#### Extracted data entries:
━━━━━━━━━━━━━━━━━━━━

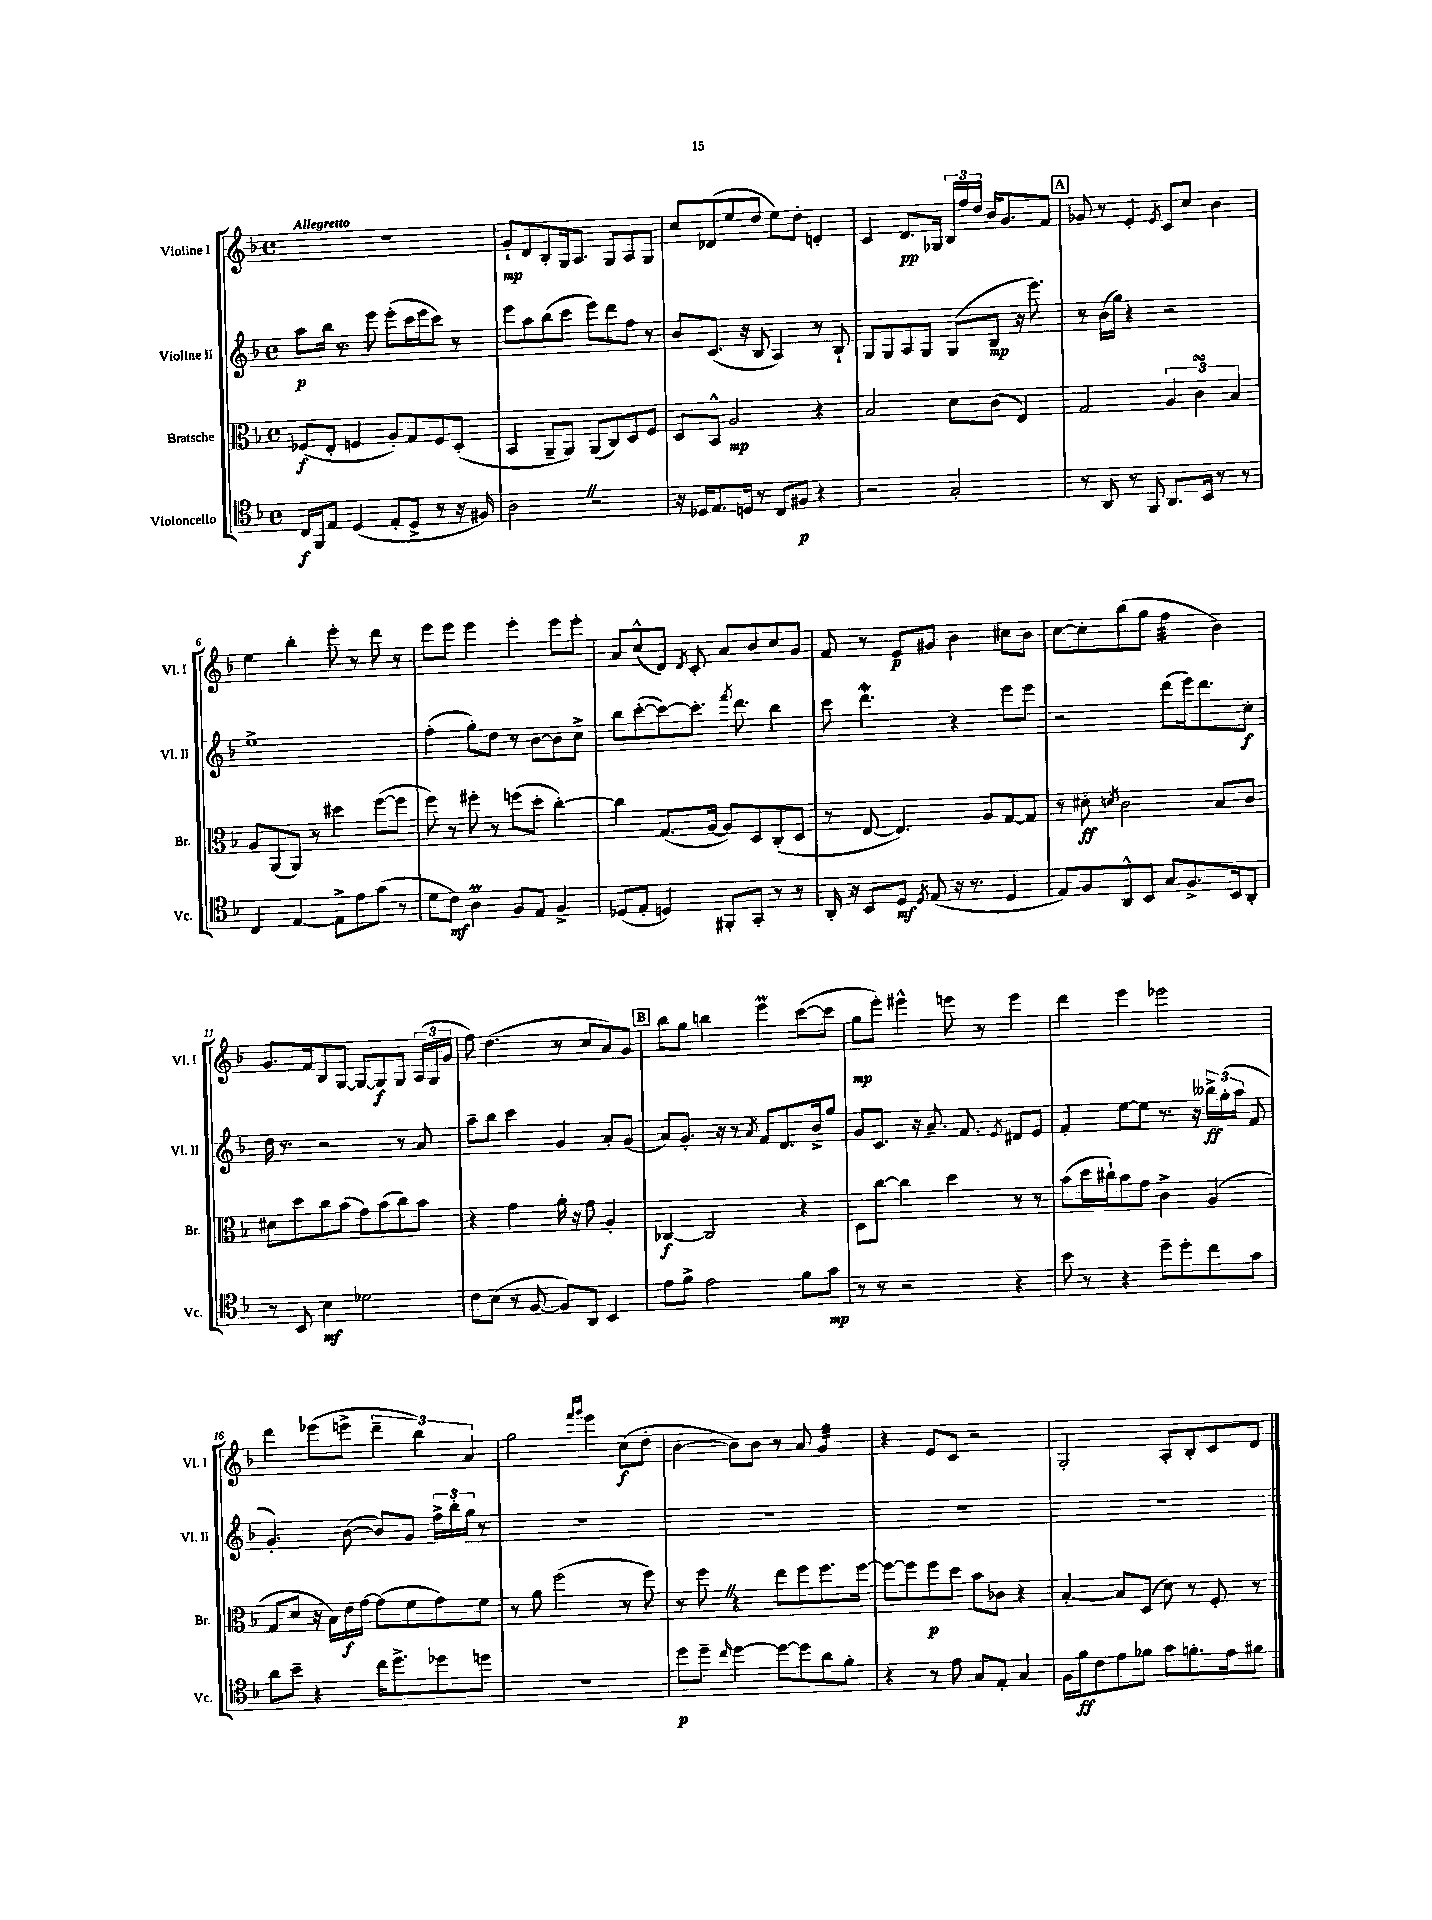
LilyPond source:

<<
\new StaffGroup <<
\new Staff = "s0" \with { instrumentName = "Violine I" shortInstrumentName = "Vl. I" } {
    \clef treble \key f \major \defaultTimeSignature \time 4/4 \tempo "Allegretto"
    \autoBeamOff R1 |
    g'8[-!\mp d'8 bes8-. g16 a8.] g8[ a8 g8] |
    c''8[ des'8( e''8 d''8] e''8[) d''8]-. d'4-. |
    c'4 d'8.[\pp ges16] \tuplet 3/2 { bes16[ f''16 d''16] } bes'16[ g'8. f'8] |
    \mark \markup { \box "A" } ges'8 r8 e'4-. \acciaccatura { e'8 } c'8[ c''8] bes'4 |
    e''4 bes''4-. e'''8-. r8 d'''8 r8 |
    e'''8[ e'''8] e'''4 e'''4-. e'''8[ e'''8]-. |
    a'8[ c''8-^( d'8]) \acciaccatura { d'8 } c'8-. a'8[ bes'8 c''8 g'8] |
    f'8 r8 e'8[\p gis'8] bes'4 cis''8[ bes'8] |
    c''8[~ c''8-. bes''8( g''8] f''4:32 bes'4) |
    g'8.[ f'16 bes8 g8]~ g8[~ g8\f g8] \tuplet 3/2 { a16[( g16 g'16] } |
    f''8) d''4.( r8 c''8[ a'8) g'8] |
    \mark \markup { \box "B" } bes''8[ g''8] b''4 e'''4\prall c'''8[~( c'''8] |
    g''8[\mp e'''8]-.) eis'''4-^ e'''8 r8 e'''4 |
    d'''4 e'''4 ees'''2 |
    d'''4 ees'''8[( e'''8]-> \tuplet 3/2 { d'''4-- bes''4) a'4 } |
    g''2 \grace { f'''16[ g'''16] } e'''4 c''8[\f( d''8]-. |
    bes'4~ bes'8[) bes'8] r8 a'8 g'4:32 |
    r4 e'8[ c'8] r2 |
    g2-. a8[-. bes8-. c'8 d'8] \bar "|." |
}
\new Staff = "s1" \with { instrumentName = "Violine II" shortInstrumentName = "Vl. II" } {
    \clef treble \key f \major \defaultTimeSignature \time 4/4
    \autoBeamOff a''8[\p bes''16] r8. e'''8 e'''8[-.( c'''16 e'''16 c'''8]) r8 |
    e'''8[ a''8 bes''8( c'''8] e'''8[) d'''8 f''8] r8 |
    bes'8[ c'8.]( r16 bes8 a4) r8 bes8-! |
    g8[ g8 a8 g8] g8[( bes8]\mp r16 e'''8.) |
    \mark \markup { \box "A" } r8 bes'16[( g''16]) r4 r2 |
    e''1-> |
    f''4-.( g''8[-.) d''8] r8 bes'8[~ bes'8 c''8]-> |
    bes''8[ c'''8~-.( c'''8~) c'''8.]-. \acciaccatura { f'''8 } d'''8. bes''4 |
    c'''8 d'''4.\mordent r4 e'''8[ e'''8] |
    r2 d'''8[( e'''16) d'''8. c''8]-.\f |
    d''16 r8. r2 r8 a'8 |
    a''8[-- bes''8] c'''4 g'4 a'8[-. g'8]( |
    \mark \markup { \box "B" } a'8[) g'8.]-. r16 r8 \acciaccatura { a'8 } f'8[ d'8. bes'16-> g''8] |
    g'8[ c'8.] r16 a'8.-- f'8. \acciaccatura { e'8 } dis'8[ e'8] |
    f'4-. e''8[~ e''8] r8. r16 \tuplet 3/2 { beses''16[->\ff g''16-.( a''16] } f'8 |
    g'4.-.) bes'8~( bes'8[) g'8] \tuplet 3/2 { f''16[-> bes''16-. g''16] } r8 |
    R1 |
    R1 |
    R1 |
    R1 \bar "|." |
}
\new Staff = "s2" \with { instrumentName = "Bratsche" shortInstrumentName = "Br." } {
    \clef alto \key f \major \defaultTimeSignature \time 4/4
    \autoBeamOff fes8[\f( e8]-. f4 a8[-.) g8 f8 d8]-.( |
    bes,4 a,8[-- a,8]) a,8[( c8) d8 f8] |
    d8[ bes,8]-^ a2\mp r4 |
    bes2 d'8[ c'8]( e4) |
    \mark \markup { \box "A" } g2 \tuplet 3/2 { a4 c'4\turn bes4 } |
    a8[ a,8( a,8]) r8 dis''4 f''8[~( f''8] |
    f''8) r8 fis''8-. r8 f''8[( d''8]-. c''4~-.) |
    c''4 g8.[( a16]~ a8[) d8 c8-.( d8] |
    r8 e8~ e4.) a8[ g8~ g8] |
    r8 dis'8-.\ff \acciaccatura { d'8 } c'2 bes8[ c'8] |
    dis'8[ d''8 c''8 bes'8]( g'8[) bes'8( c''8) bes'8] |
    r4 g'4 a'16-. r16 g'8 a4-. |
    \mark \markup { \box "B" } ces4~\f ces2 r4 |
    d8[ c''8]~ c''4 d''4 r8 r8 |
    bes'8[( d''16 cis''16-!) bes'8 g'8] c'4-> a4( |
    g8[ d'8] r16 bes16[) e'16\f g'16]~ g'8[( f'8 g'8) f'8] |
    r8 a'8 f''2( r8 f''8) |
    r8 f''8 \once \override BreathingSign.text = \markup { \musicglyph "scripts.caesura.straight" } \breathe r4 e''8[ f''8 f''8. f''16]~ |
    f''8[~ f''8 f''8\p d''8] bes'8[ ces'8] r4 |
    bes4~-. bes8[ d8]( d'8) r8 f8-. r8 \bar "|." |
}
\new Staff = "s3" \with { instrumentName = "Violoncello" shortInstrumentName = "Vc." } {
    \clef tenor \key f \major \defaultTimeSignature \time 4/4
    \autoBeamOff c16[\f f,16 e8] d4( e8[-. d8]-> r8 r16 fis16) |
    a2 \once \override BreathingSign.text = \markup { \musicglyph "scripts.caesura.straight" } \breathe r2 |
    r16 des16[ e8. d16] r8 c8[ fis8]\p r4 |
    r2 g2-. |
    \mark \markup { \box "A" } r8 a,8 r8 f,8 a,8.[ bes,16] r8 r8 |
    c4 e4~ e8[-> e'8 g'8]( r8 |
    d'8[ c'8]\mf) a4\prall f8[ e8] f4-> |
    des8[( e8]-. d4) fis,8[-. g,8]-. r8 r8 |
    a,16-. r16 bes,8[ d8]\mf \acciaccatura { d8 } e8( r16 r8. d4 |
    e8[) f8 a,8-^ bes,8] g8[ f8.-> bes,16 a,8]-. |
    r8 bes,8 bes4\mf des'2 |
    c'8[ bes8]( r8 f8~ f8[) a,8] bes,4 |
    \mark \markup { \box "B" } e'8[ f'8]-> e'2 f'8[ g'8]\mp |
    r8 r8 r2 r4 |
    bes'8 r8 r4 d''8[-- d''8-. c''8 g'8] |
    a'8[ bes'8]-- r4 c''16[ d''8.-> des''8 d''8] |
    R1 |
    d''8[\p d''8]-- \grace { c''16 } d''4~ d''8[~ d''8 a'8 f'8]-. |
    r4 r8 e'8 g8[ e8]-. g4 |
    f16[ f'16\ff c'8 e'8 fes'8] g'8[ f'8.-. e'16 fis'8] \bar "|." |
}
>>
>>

━━━━━━━━━━━━━━━━━━━━

List every line in the data above that contains the string "Violine", matching case exactly.

#### ANSWER TO THE PROBLEM:
\new Staff = "s0" \with { instrumentName = "Violine I" shortInstrumentName = "Vl. I" } {
\new Staff = "s1" \with { instrumentName = "Violine II" shortInstrumentName = "Vl. II" } {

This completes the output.